Prompt
In the listing below, the answer starts at the line that has "L2: 47uH (N013, VA) -> none" and stops after the line that has "U101: LM2576 -> XL1509"; please repeat that part exactly and nothing more.

Record excerpts
# # # # # # #

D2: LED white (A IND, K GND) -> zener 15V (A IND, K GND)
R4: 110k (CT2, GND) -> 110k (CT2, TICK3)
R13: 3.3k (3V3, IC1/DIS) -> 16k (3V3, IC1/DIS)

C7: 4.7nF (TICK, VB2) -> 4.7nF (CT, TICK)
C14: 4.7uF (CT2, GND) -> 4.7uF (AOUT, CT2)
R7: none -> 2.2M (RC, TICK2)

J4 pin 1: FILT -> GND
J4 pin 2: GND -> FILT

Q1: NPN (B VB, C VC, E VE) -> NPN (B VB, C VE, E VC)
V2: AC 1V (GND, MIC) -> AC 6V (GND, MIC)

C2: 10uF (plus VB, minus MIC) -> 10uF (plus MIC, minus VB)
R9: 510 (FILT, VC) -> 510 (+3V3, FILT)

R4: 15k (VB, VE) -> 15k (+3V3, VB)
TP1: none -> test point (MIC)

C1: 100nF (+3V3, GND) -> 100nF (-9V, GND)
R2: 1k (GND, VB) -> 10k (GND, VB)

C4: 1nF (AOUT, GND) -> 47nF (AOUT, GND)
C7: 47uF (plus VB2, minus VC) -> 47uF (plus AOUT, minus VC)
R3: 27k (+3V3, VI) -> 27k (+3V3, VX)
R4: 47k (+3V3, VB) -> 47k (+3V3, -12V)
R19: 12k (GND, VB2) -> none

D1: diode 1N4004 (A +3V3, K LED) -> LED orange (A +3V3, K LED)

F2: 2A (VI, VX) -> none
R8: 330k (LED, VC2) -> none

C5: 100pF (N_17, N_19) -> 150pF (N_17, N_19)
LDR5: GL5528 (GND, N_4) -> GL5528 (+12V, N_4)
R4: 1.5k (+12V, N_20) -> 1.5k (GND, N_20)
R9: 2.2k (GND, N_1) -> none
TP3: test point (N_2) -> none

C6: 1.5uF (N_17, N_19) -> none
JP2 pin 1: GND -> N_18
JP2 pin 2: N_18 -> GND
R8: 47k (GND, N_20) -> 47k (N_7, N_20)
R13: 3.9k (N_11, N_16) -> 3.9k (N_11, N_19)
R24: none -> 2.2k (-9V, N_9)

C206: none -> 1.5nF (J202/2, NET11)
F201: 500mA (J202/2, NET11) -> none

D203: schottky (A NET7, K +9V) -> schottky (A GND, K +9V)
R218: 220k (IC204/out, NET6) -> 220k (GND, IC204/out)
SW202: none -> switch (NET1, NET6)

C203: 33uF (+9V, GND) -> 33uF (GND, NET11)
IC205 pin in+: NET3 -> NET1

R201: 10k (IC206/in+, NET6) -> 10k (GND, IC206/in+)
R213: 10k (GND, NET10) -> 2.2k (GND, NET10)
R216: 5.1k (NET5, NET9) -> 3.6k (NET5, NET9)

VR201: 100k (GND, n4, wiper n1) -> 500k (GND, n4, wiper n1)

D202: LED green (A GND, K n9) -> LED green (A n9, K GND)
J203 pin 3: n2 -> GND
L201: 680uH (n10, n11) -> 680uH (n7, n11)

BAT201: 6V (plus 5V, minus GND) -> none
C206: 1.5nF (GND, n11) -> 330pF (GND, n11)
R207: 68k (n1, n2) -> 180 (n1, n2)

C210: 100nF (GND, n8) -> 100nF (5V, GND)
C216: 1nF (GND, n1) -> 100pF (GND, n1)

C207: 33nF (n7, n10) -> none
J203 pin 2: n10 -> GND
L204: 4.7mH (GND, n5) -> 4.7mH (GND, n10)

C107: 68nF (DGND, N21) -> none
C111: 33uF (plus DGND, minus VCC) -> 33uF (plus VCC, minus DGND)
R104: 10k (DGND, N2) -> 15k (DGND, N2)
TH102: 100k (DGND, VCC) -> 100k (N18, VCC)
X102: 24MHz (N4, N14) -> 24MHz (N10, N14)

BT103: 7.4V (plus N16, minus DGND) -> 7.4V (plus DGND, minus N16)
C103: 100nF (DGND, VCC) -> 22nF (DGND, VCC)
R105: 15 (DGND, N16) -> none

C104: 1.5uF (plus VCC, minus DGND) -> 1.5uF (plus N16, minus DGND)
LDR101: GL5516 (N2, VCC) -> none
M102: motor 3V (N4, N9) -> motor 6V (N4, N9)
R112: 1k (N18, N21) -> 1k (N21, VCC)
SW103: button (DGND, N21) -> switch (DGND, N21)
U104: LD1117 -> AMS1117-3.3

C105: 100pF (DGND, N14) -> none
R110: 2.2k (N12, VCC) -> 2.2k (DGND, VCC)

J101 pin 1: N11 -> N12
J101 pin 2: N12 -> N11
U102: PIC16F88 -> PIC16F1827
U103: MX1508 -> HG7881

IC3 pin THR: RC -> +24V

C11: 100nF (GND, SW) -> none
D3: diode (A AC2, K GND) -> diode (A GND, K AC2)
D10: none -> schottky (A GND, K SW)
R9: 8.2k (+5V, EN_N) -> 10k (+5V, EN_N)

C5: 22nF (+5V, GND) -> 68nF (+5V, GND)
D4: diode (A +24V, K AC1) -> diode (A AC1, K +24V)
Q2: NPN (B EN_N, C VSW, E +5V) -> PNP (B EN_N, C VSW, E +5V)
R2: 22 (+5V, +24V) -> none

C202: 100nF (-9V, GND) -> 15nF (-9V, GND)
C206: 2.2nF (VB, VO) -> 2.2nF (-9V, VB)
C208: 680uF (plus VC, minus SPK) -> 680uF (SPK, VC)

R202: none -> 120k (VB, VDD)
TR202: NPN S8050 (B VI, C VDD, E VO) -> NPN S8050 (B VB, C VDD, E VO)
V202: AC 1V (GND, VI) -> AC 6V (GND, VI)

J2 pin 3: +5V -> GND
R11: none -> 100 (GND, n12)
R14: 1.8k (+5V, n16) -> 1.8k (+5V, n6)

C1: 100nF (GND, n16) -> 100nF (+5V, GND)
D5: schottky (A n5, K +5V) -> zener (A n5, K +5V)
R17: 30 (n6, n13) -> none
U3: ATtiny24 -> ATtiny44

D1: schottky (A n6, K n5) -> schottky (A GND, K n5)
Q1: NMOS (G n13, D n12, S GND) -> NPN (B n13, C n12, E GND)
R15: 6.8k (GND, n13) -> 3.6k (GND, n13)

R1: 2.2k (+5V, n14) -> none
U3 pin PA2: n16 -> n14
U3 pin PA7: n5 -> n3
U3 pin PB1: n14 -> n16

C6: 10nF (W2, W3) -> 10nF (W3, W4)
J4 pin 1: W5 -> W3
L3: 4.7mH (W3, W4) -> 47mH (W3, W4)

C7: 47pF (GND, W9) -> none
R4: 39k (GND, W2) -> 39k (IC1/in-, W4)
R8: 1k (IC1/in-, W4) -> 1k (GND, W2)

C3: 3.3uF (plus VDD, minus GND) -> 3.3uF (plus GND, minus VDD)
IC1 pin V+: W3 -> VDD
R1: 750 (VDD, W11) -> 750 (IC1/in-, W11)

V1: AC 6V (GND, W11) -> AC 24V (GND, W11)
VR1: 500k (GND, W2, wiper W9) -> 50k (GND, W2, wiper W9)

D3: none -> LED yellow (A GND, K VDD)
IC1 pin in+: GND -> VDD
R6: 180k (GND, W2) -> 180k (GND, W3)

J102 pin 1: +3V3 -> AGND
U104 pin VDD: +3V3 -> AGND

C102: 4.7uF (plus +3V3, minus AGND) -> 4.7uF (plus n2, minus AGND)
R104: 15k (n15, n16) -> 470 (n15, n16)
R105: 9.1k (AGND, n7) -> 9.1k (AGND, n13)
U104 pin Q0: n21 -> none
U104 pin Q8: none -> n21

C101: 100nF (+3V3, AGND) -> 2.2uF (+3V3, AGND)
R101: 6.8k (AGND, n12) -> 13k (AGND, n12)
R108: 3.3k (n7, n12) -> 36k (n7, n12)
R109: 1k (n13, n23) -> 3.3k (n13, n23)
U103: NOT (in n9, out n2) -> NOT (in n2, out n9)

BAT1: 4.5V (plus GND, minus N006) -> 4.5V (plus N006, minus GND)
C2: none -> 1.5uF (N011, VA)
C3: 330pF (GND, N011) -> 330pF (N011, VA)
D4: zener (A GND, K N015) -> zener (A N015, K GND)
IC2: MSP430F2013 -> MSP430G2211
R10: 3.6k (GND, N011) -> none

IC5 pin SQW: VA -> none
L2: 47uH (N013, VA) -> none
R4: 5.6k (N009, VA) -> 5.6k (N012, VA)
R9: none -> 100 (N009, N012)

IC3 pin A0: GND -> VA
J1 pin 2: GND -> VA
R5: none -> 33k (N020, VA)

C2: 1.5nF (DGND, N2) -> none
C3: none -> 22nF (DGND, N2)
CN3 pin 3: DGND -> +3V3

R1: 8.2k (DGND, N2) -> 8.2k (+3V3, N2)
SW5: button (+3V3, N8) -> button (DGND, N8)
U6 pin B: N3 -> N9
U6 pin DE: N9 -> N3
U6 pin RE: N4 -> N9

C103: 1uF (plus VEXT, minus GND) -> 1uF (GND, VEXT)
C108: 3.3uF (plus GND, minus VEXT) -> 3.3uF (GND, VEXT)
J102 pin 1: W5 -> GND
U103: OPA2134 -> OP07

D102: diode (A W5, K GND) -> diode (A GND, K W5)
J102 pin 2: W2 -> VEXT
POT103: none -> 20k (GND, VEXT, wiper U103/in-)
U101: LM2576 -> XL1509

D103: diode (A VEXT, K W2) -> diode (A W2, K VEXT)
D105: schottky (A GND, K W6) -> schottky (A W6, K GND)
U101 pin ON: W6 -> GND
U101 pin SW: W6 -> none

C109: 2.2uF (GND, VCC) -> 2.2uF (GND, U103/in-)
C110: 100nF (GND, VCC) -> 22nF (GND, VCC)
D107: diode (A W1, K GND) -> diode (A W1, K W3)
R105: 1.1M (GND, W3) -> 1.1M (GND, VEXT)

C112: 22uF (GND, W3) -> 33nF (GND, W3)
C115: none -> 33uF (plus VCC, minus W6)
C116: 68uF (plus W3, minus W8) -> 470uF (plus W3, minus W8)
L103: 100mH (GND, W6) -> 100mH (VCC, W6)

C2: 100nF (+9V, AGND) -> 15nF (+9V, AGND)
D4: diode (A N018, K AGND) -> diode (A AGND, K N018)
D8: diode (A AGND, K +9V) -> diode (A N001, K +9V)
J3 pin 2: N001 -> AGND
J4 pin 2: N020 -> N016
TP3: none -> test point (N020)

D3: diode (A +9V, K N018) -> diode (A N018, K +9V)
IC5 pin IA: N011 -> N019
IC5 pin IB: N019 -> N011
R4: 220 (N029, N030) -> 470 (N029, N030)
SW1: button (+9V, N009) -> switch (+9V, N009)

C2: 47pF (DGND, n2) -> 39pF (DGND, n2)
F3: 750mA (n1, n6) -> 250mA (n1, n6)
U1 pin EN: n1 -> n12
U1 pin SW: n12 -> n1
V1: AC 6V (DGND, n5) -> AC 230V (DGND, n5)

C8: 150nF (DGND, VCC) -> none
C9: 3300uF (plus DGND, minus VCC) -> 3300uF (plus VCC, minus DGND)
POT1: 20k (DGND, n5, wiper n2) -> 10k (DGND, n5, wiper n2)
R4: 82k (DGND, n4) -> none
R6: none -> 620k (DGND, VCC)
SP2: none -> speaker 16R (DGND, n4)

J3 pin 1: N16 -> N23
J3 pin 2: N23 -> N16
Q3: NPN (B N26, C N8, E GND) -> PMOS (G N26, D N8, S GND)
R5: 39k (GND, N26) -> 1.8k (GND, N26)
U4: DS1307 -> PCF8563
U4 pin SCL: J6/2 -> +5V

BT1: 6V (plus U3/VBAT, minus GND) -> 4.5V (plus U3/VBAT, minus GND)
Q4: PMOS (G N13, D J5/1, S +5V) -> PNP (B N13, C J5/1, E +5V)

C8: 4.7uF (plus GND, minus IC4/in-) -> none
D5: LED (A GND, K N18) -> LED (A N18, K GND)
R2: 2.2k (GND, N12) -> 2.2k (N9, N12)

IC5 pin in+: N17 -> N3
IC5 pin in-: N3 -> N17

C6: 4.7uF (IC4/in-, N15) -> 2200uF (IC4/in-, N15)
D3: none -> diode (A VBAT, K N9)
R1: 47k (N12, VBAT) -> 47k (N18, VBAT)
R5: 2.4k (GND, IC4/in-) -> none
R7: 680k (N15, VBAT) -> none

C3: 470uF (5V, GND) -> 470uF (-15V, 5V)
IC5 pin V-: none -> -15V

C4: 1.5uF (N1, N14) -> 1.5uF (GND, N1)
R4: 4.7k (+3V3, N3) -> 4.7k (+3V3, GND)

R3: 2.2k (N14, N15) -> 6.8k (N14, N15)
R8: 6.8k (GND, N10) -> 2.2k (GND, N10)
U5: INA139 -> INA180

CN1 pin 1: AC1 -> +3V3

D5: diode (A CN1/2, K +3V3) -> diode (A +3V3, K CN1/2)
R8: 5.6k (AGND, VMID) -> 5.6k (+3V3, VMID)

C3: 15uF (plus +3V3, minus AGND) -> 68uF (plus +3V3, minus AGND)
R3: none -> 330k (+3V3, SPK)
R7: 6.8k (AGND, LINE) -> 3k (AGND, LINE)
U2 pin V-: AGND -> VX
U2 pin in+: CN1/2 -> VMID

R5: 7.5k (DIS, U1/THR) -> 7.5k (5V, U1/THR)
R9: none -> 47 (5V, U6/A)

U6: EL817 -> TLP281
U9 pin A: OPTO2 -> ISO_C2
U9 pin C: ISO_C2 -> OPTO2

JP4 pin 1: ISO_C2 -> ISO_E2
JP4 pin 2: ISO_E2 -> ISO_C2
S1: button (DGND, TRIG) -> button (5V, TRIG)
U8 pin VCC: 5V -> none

# # # # # # #

Task result
L2: 47uH (N013, VA) -> none
R4: 5.6k (N009, VA) -> 5.6k (N012, VA)
R9: none -> 100 (N009, N012)

IC3 pin A0: GND -> VA
J1 pin 2: GND -> VA
R5: none -> 33k (N020, VA)

C2: 1.5nF (DGND, N2) -> none
C3: none -> 22nF (DGND, N2)
CN3 pin 3: DGND -> +3V3

R1: 8.2k (DGND, N2) -> 8.2k (+3V3, N2)
SW5: button (+3V3, N8) -> button (DGND, N8)
U6 pin B: N3 -> N9
U6 pin DE: N9 -> N3
U6 pin RE: N4 -> N9

C103: 1uF (plus VEXT, minus GND) -> 1uF (GND, VEXT)
C108: 3.3uF (plus GND, minus VEXT) -> 3.3uF (GND, VEXT)
J102 pin 1: W5 -> GND
U103: OPA2134 -> OP07

D102: diode (A W5, K GND) -> diode (A GND, K W5)
J102 pin 2: W2 -> VEXT
POT103: none -> 20k (GND, VEXT, wiper U103/in-)
U101: LM2576 -> XL1509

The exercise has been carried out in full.